**Information supplied**:
....................
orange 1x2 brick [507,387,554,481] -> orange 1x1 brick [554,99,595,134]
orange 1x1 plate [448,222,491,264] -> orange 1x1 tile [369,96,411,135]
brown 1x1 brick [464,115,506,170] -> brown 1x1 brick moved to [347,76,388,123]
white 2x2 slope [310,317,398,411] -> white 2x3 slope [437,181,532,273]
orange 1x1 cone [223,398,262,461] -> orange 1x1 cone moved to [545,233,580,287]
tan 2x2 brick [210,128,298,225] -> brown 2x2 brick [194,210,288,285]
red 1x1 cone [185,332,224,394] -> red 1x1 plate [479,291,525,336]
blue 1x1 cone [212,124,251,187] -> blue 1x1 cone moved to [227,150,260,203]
....................
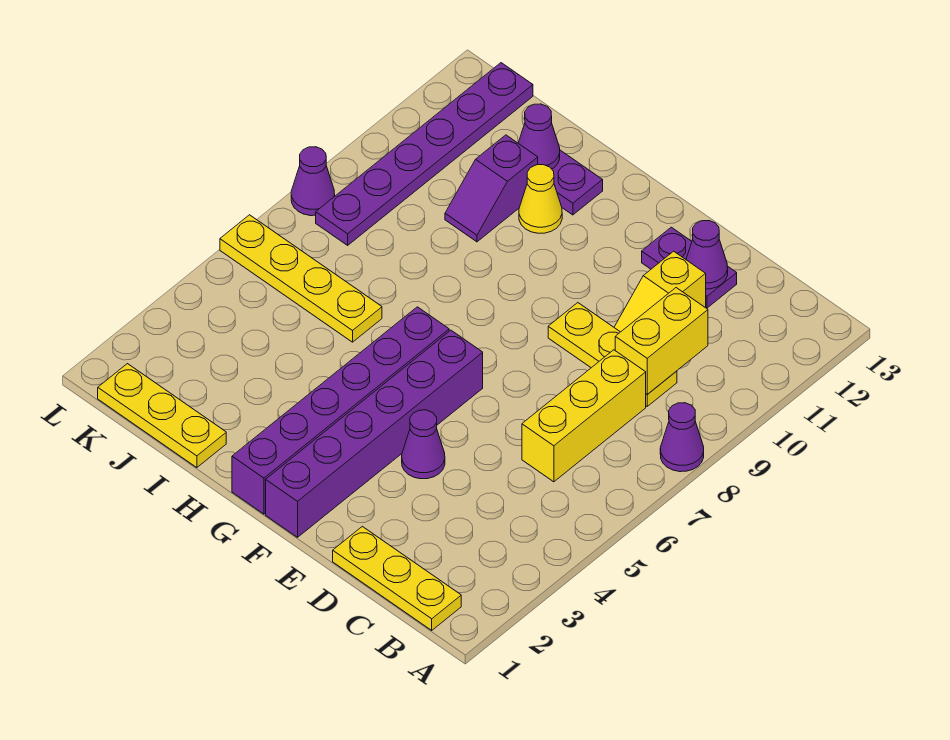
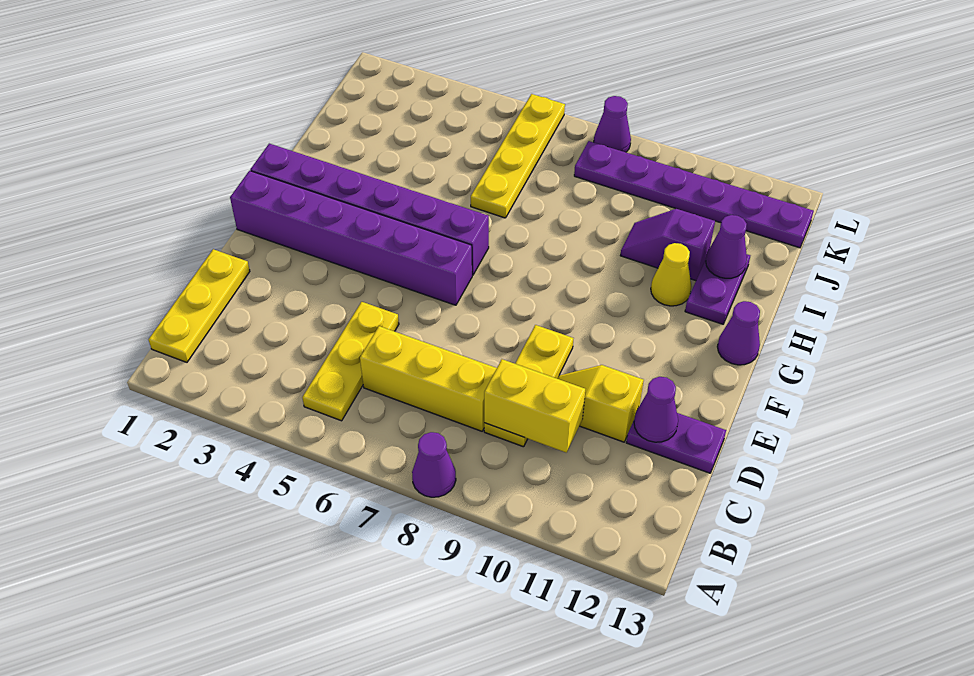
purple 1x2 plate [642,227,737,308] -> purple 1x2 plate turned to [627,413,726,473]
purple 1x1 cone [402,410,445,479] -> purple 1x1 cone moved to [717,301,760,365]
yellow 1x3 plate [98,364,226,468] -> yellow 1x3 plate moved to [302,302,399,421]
....................
**Exercise goal**: Retype word for word everything in the listing above from the line that holds "red 1x1 cone" down to the line that holds "blue 1x1 cone [212,124,251,187]". Keep both end lines and leave out the rest.

**Output**:
red 1x1 cone [185,332,224,394] -> red 1x1 plate [479,291,525,336]
blue 1x1 cone [212,124,251,187] -> blue 1x1 cone moved to [227,150,260,203]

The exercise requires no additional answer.